Give only the number of lines below that contain the word "move".
** Opening Data provided block **
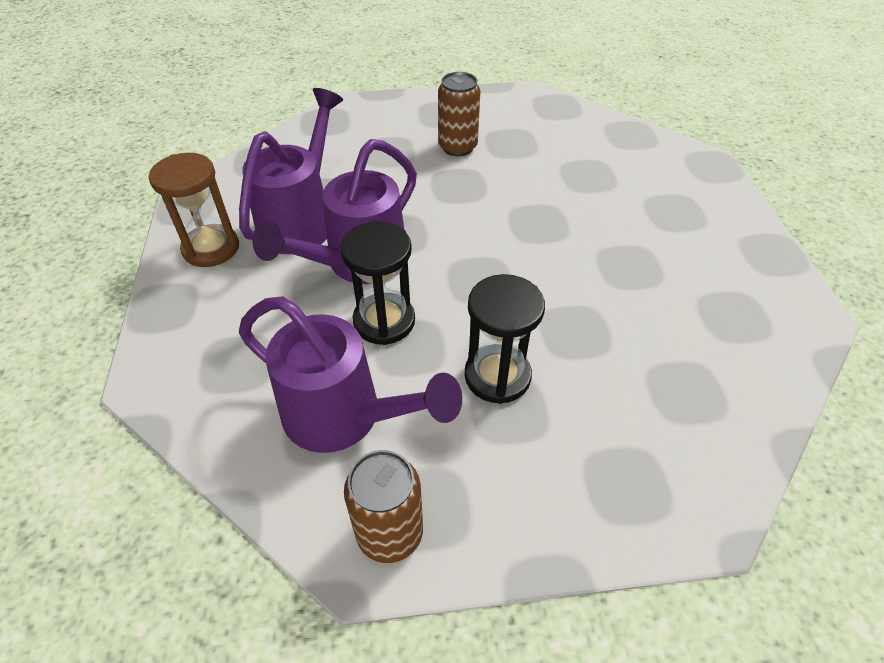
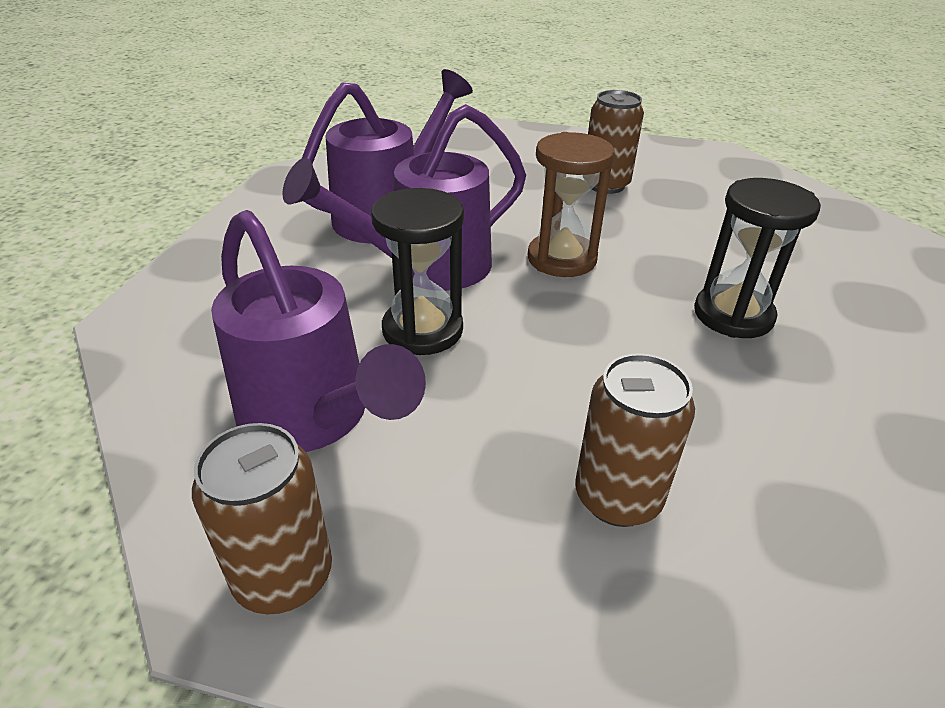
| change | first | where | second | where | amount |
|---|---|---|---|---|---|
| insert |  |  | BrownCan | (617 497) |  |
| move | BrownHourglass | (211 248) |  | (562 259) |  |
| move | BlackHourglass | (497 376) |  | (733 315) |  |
** Closing Data provided block **
Solution to the problem >> 2